─── Data records ───

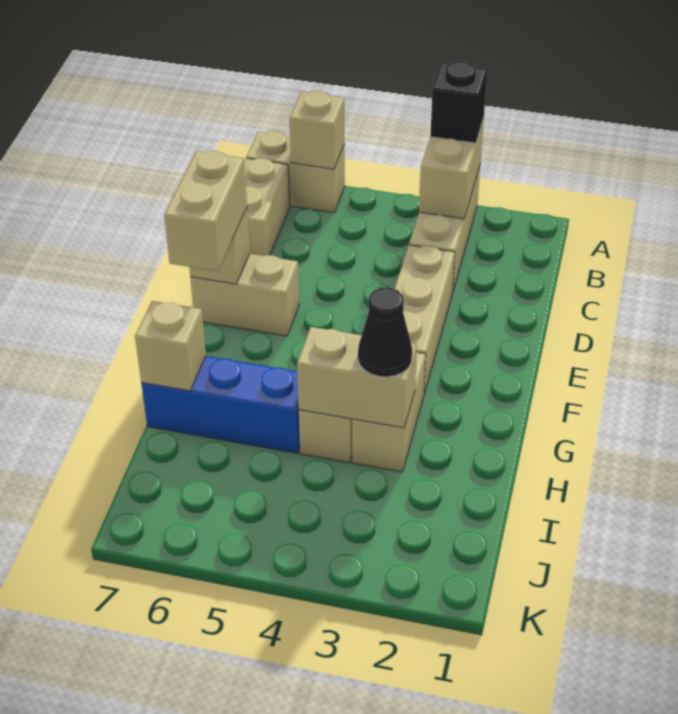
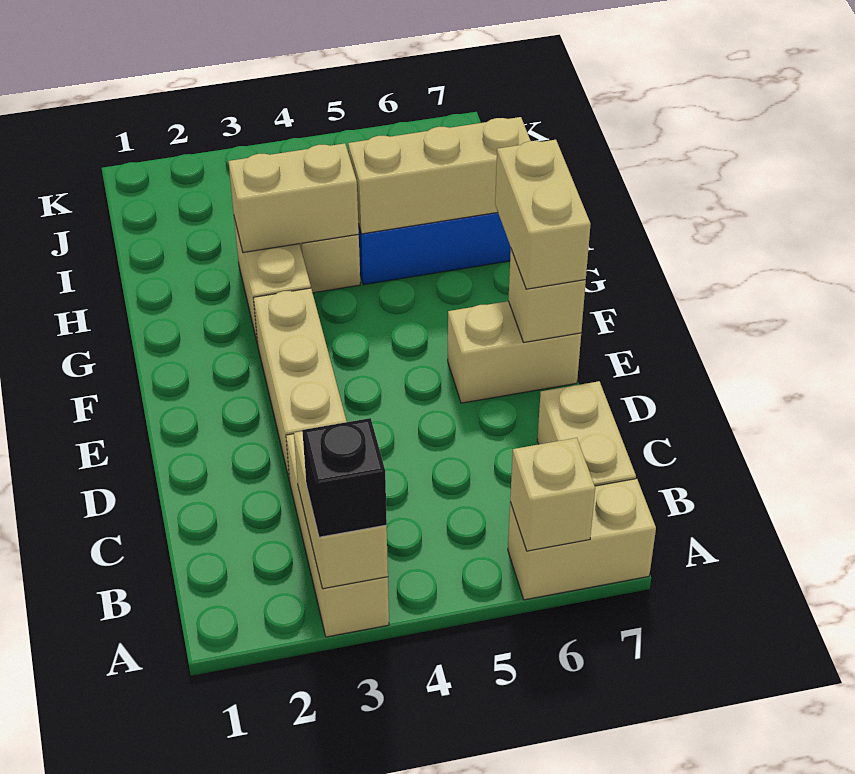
black cone H3 level 3 -> none
tan brick H7 level 2 -> tan brick H5:H7 level 2

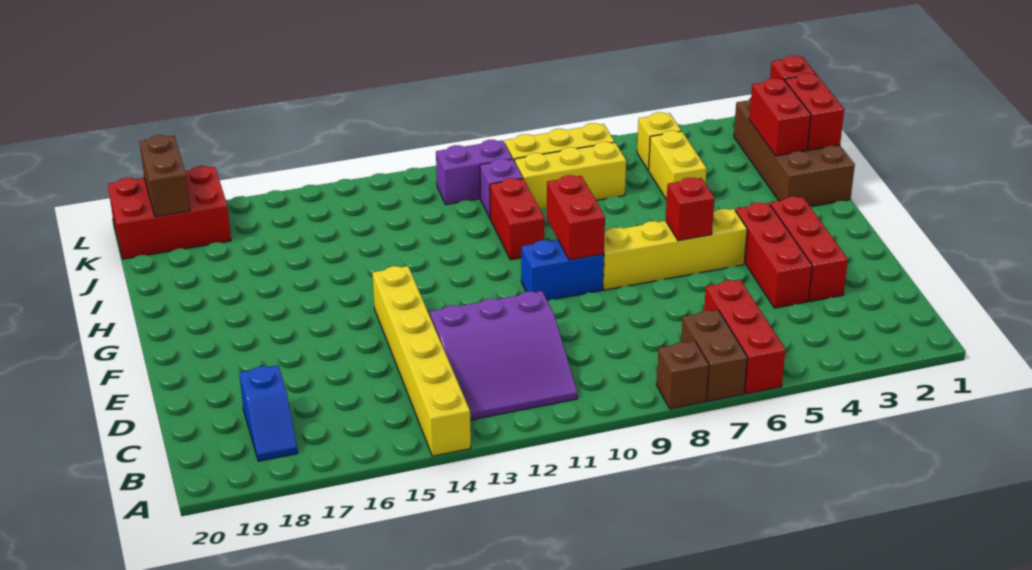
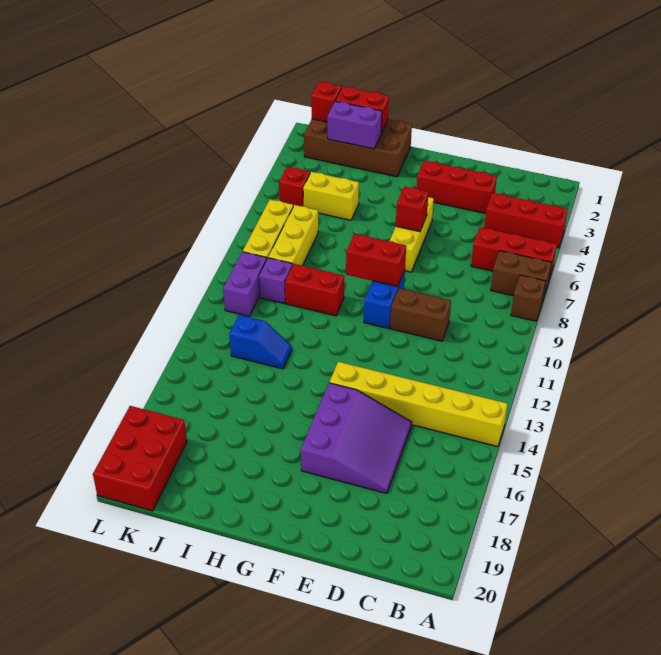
purple slope B11:D13 level 1 top D -> purple slope D15:F17 level 1 top F
blue slope B18:C18 level 1 top C -> blue slope I13:J13 level 1 top J
red brick D4:F4 level 1 -> red brick A4:C4 level 1
yellow brick F5:F8 level 1 -> yellow brick F5:F7 level 1
red brick I2:J2 level 2 -> purple brick I2:J2 level 2
yellow brick K5 level 1 -> red brick K5 level 1
brown brick K19:L19 level 2 -> brown brick D10:E10 level 1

───

Your task
The answer must consist of every line from the records above that holds "slope".

Answer to this exercise
purple slope B11:D13 level 1 top D -> purple slope D15:F17 level 1 top F
blue slope B18:C18 level 1 top C -> blue slope I13:J13 level 1 top J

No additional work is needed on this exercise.